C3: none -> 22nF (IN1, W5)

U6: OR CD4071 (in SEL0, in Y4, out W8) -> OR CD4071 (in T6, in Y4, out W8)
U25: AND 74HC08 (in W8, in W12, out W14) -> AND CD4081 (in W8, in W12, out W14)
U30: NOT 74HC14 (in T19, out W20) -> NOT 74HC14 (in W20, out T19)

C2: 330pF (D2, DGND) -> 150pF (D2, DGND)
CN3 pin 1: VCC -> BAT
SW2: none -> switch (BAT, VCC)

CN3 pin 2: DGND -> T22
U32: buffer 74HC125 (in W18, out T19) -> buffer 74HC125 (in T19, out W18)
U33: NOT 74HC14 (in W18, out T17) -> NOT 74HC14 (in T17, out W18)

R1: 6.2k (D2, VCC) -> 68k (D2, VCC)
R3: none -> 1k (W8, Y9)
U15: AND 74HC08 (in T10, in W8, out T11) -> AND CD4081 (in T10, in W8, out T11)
──────────
**Problem to work on:** The reply is to be an exact repeat of the records above.

**Exercise solution:**
C3: none -> 22nF (IN1, W5)

U6: OR CD4071 (in SEL0, in Y4, out W8) -> OR CD4071 (in T6, in Y4, out W8)
U25: AND 74HC08 (in W8, in W12, out W14) -> AND CD4081 (in W8, in W12, out W14)
U30: NOT 74HC14 (in T19, out W20) -> NOT 74HC14 (in W20, out T19)

C2: 330pF (D2, DGND) -> 150pF (D2, DGND)
CN3 pin 1: VCC -> BAT
SW2: none -> switch (BAT, VCC)

CN3 pin 2: DGND -> T22
U32: buffer 74HC125 (in W18, out T19) -> buffer 74HC125 (in T19, out W18)
U33: NOT 74HC14 (in W18, out T17) -> NOT 74HC14 (in T17, out W18)

R1: 6.2k (D2, VCC) -> 68k (D2, VCC)
R3: none -> 1k (W8, Y9)
U15: AND 74HC08 (in T10, in W8, out T11) -> AND CD4081 (in T10, in W8, out T11)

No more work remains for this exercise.